**Activity:**
Repeat exactly the lines of the entries below from the one with "orange carrot [321,274,377,352]" through the one with "brown mushroom [722,322,797,401]", both ends included, and nothing else.

[Stored data entries]
=== Begin Enclosure ===
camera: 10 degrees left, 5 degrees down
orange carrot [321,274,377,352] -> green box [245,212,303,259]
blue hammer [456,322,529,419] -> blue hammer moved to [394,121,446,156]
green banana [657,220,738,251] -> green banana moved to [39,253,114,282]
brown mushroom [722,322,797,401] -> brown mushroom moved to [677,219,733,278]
=== End Enclosure ===
=== Begin Enclosure ===
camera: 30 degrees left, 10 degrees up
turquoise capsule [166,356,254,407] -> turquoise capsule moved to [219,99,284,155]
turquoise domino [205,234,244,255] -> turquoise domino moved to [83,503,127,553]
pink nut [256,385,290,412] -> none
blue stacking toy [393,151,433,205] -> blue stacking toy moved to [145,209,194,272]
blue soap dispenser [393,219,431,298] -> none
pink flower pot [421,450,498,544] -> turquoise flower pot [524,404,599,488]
=== End Enclosure ===
=== Begin Enclosure ===
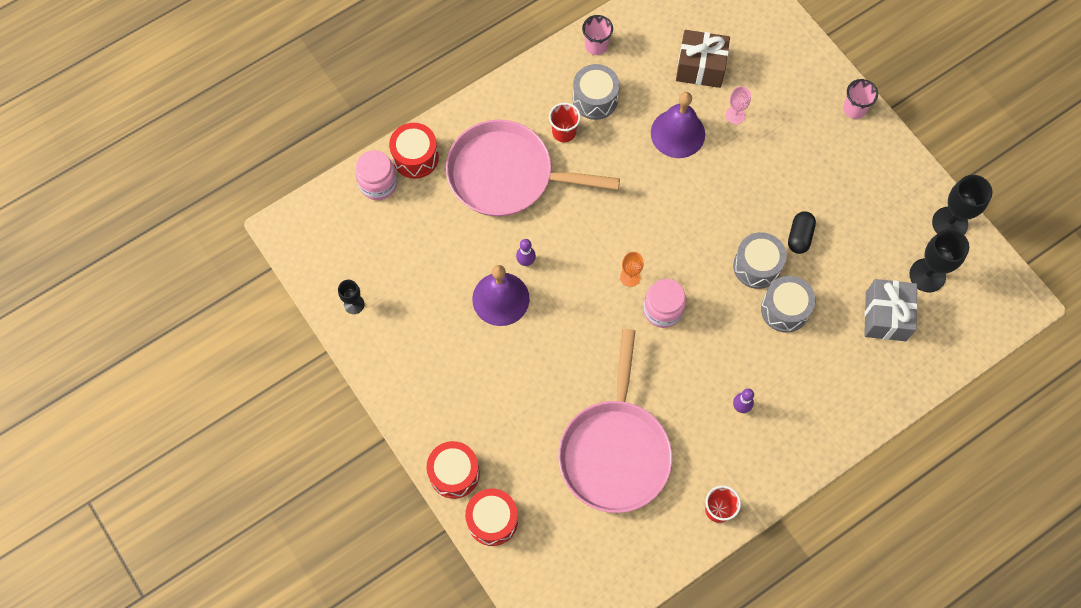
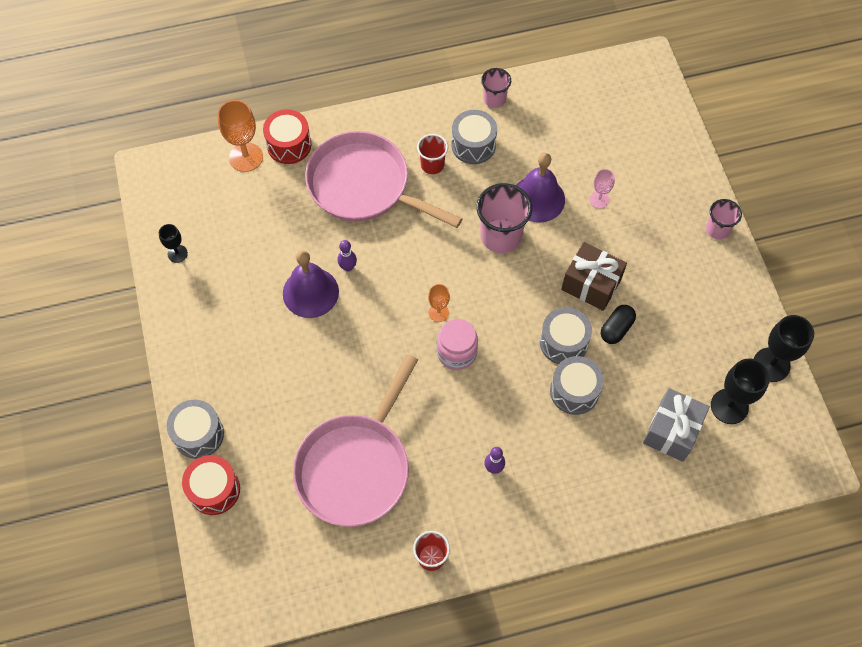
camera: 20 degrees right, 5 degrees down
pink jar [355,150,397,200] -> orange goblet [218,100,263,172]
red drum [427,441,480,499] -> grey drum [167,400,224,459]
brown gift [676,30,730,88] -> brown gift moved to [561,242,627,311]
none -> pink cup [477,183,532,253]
=== End Enclosure ===
**Answer space:**
orange carrot [321,274,377,352] -> green box [245,212,303,259]
blue hammer [456,322,529,419] -> blue hammer moved to [394,121,446,156]
green banana [657,220,738,251] -> green banana moved to [39,253,114,282]
brown mushroom [722,322,797,401] -> brown mushroom moved to [677,219,733,278]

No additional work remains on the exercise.